AVAILABLE DATA
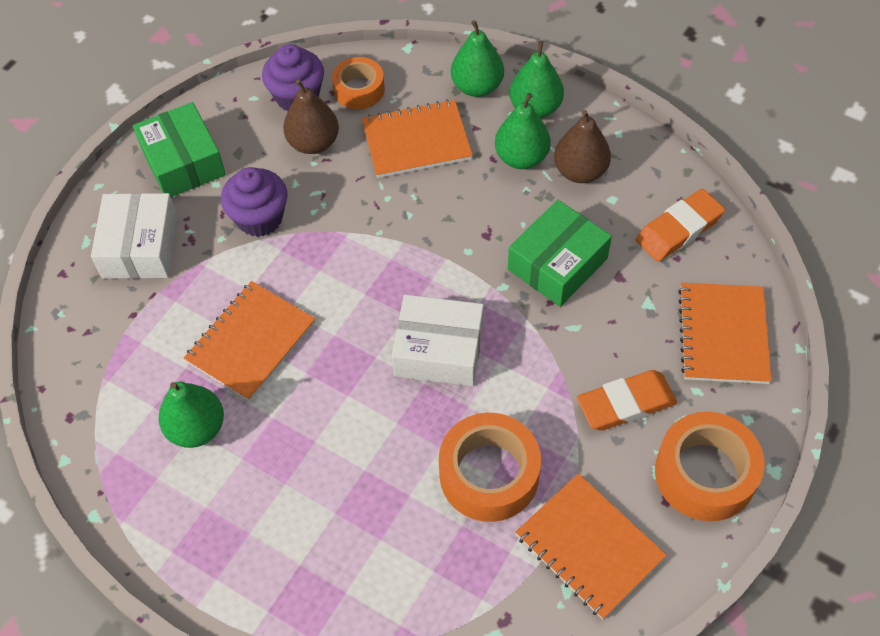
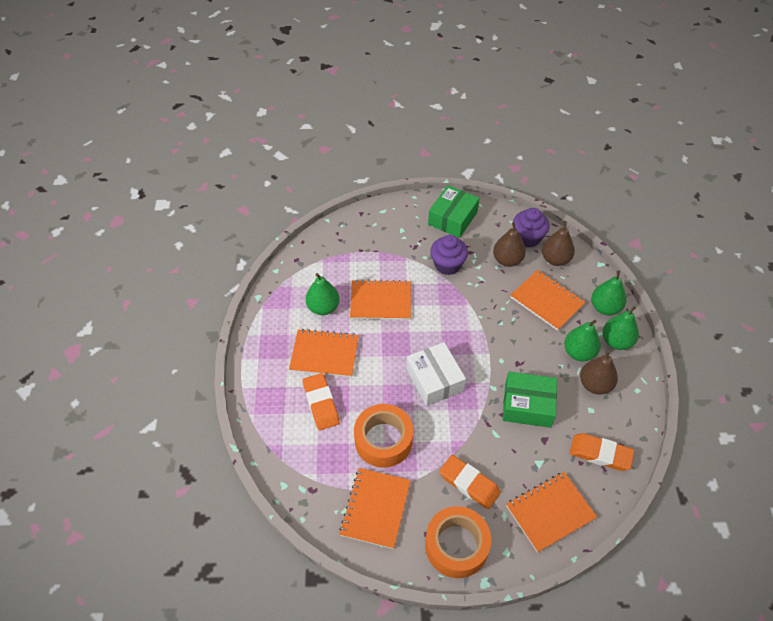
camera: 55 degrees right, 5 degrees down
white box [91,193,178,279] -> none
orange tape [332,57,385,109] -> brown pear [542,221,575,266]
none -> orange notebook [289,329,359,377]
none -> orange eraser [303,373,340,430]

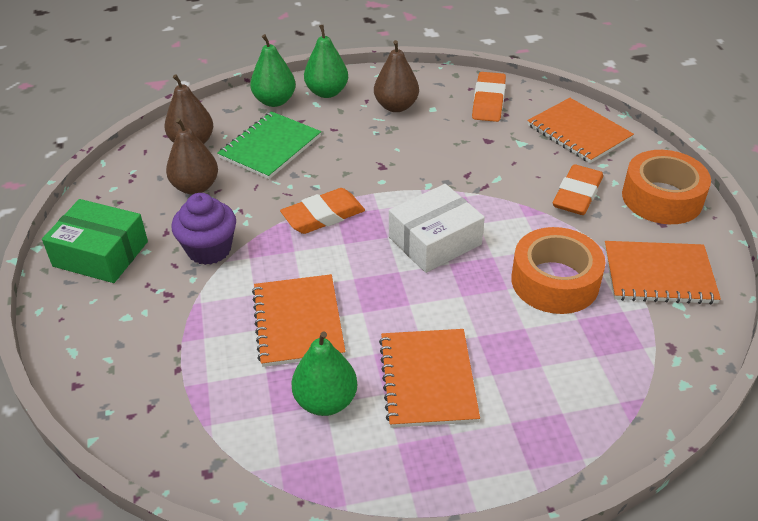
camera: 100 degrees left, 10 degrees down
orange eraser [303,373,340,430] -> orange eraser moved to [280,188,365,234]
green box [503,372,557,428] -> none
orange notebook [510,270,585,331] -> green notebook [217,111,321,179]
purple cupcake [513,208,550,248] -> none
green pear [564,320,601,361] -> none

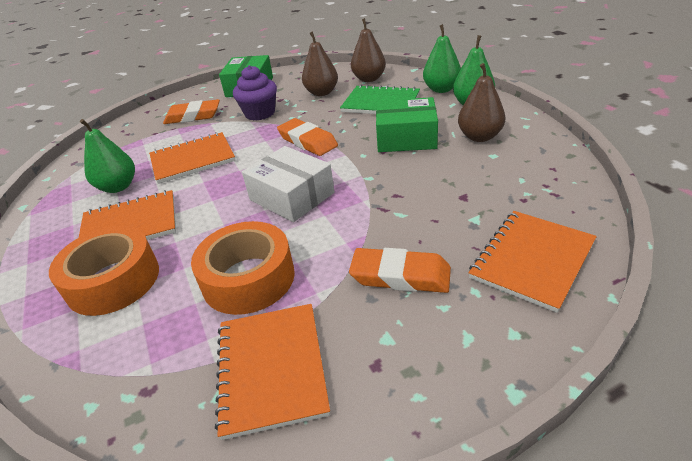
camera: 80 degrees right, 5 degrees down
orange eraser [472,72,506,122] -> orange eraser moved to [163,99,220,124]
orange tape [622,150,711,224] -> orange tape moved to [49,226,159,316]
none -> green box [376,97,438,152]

--

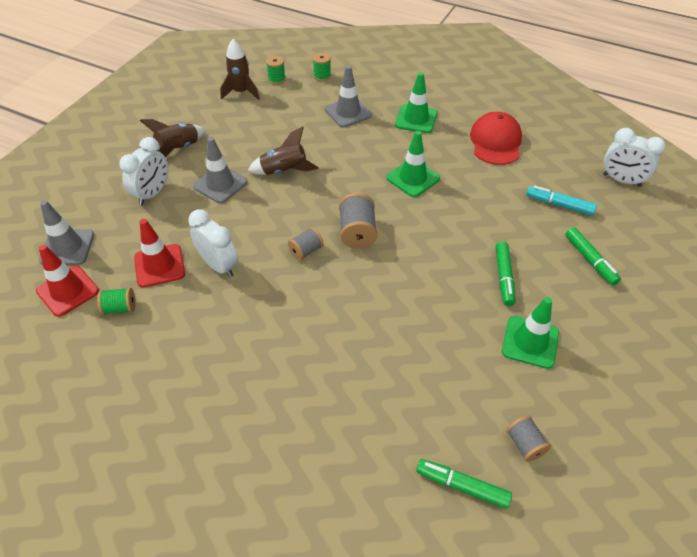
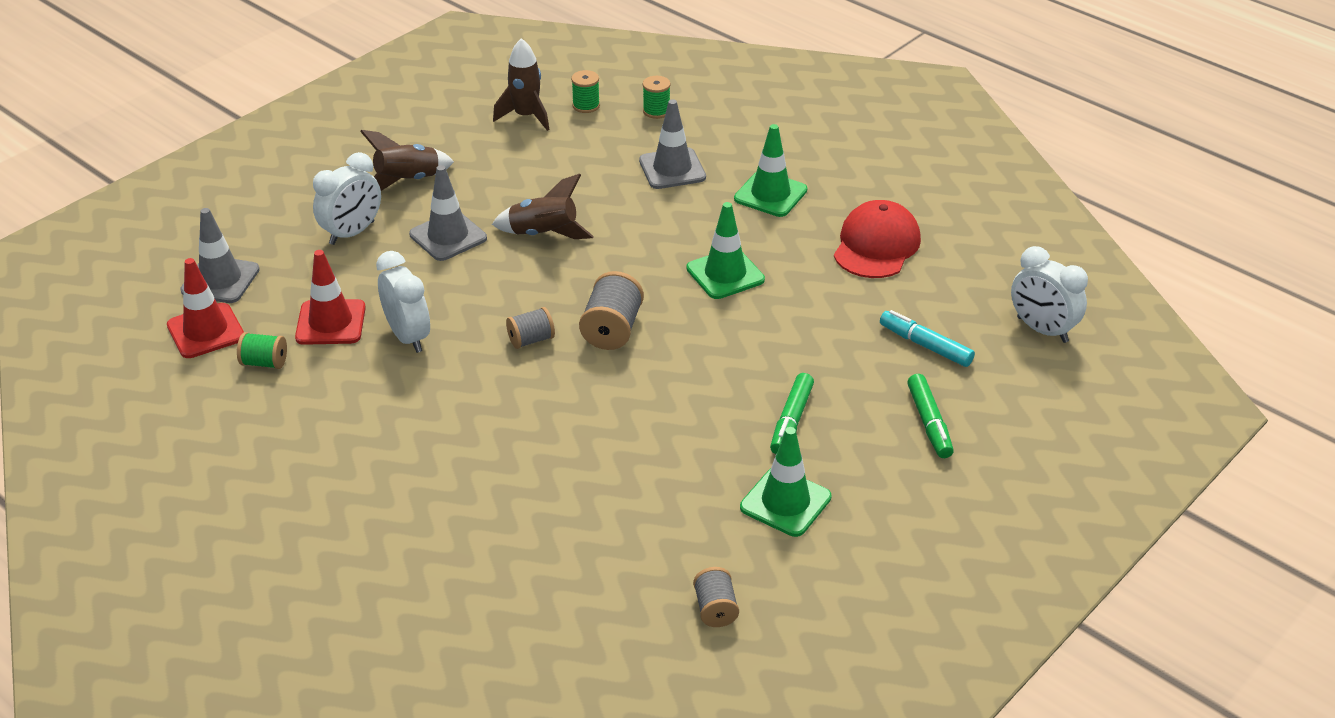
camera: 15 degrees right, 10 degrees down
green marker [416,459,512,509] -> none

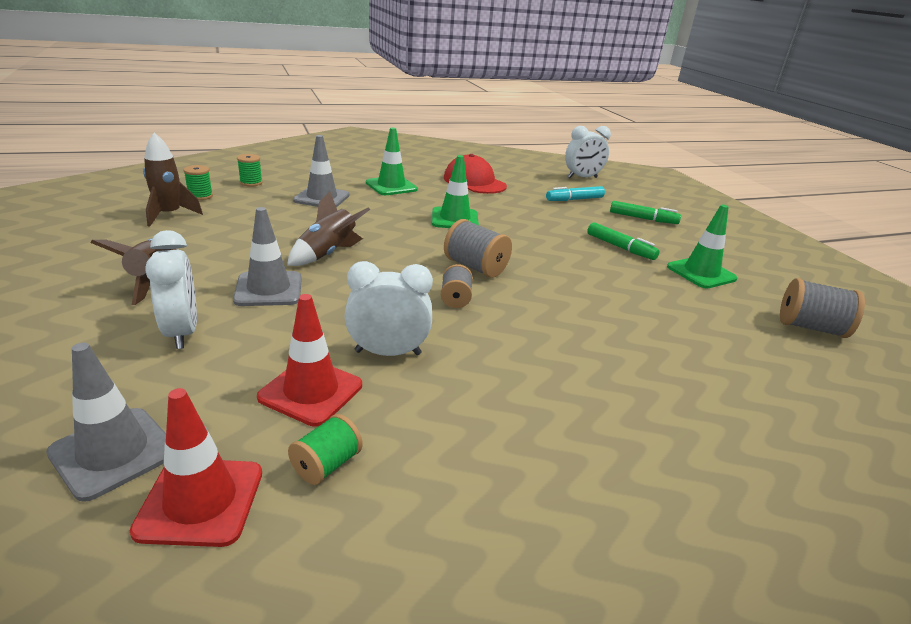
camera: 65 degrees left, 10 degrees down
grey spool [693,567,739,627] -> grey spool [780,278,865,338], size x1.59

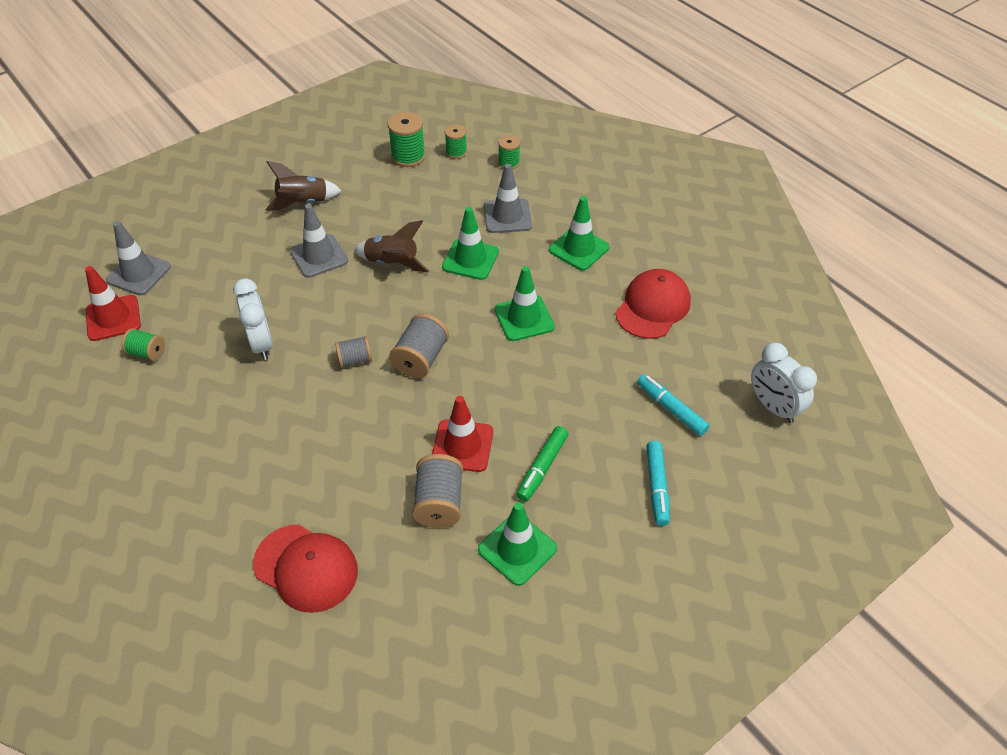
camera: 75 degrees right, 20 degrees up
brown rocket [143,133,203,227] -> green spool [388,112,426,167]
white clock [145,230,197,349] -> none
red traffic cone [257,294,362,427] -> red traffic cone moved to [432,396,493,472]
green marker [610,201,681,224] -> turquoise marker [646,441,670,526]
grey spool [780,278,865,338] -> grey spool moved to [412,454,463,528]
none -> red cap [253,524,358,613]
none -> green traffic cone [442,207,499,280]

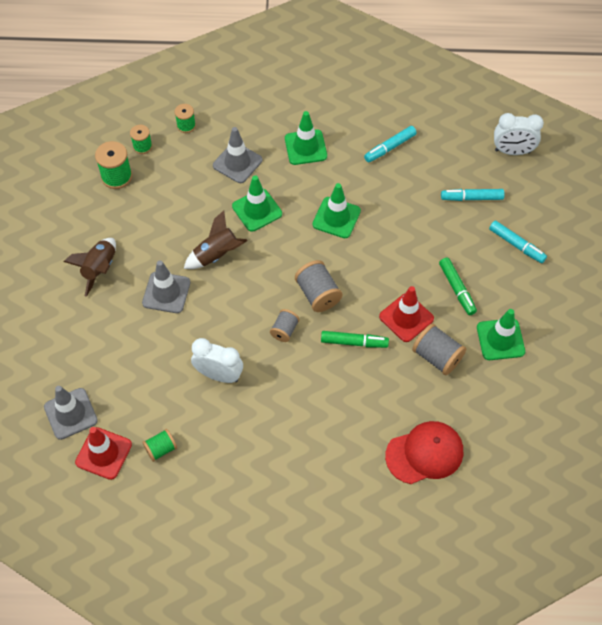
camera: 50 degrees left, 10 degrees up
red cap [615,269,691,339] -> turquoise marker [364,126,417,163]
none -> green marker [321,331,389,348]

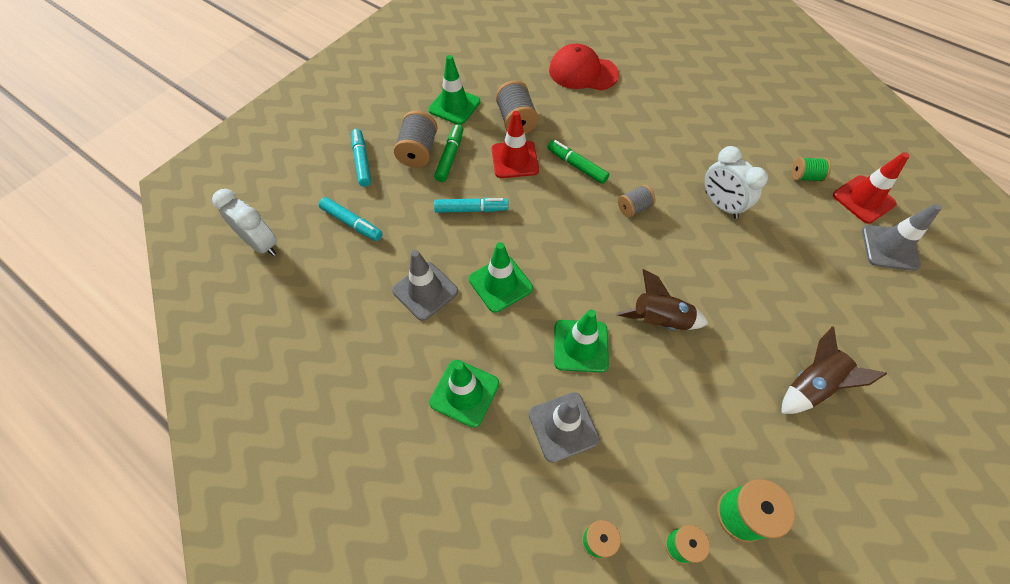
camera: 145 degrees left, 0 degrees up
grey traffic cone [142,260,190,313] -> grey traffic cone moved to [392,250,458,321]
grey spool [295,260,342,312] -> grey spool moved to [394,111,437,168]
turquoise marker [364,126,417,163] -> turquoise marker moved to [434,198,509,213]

PROBLEM DESCRIPTION
Retype only this portion of the data above: the line containing "grey spool [295,260,342,312]", the line containing "turquoise marker [364,126,417,163] ->", and all lines between them, exactly.

TASK ANSWER
grey spool [295,260,342,312] -> grey spool moved to [394,111,437,168]
turquoise marker [364,126,417,163] -> turquoise marker moved to [434,198,509,213]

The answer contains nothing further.